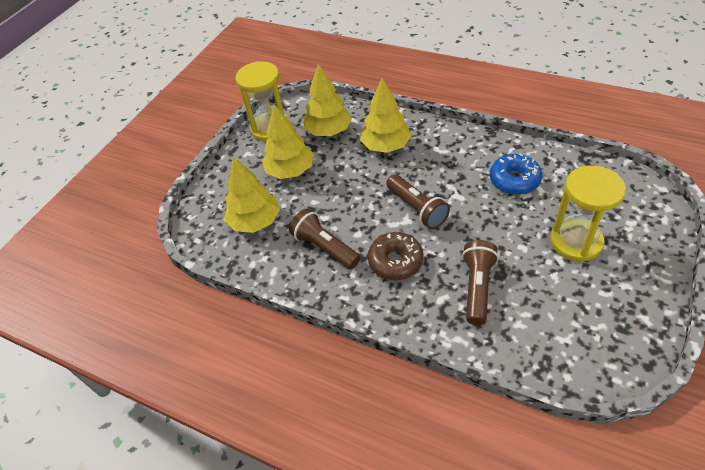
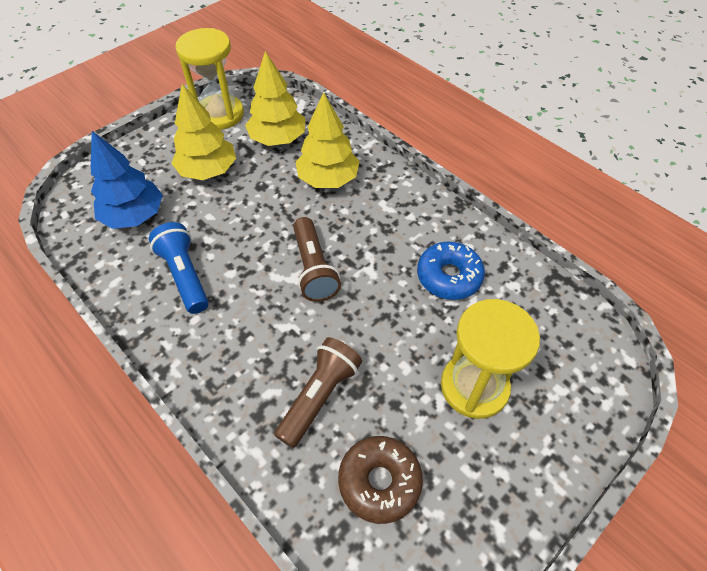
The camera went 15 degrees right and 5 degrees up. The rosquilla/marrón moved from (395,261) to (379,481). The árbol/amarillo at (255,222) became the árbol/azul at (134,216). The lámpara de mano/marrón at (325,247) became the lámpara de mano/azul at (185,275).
--------------------
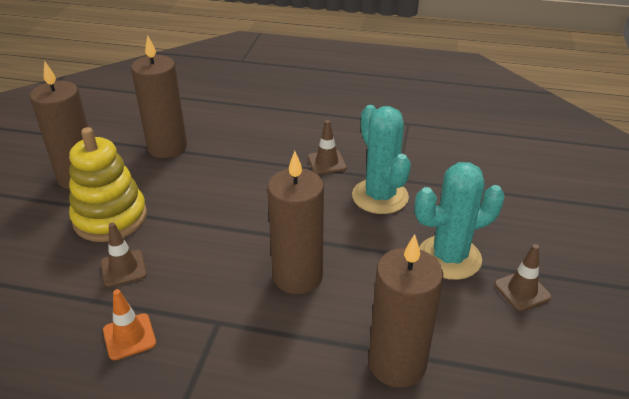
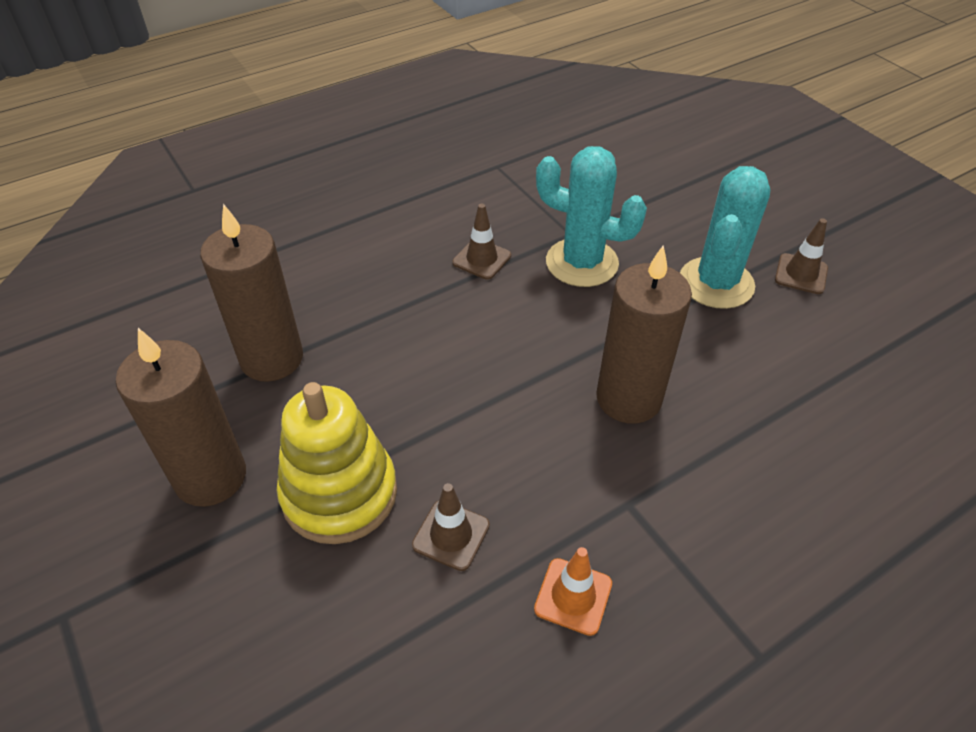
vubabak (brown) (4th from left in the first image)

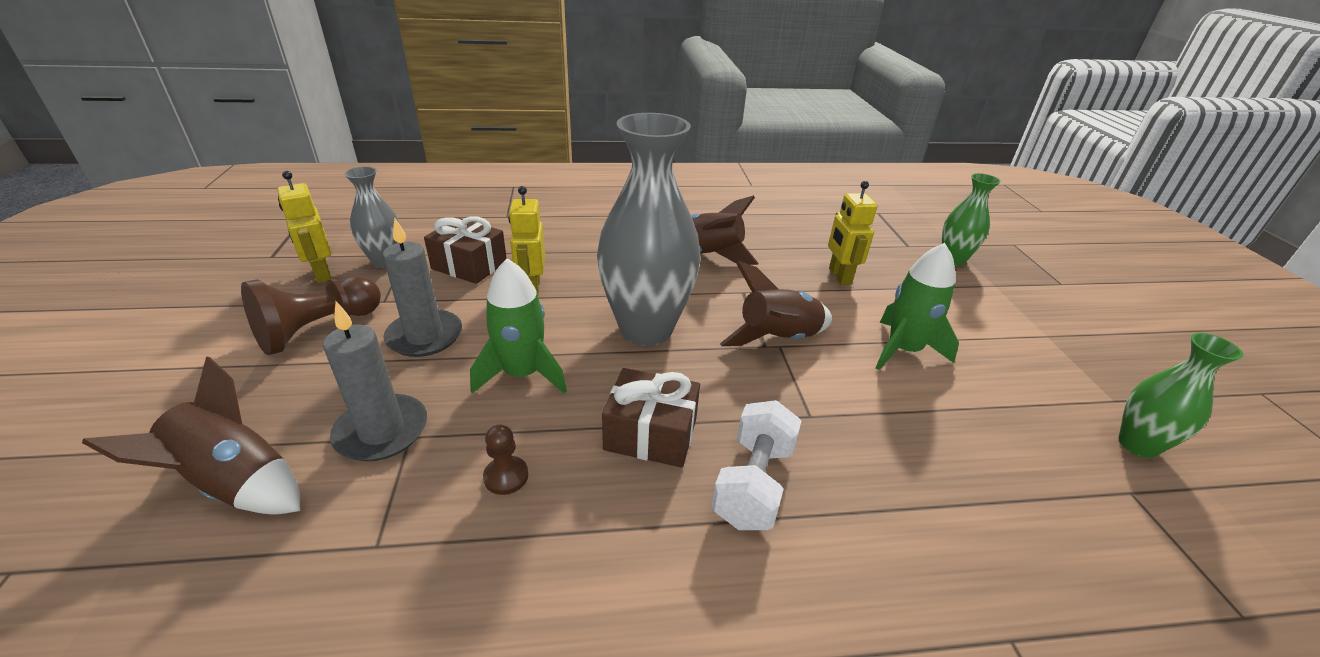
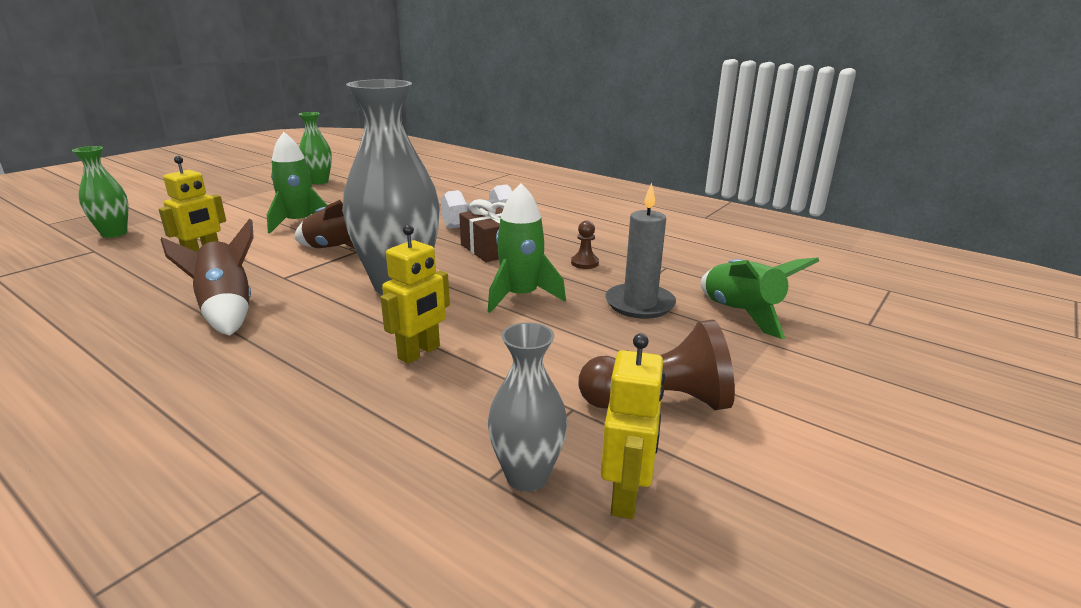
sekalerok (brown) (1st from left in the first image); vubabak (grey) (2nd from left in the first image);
--------------------
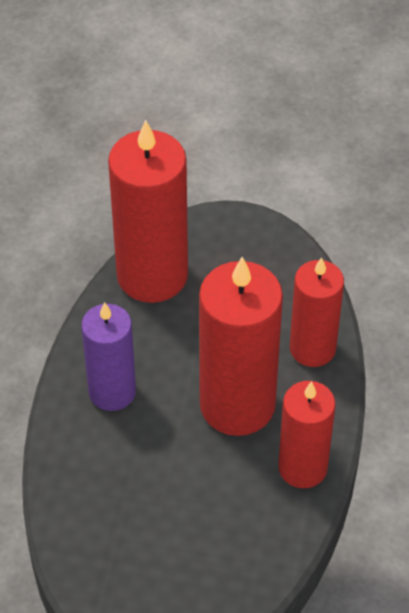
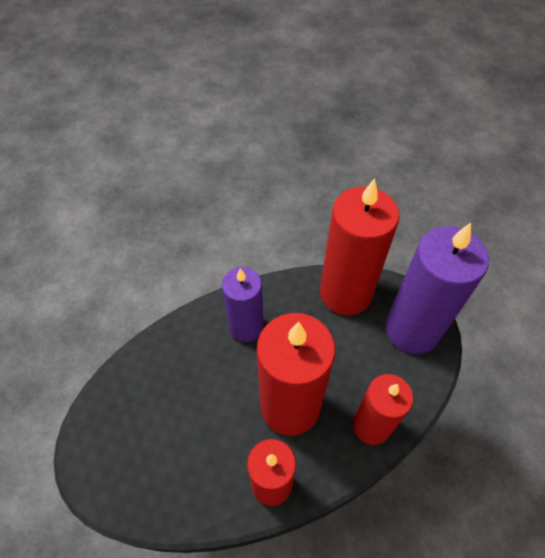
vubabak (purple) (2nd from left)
--------------------
§ **YOUR OBJECTIVE**: Range to print from the listing above: from the line with "vubabak (brown) (4th" up to and including the line with "sekalerok (brown) (1st". Please print those lines exactly, with no pictures and nothing more.

§ **SOLUTION TO THIS TASK**:
vubabak (brown) (4th from left in the first image)

sekalerok (brown) (1st from left in the first image); vubabak (grey) (2nd from left in the first image);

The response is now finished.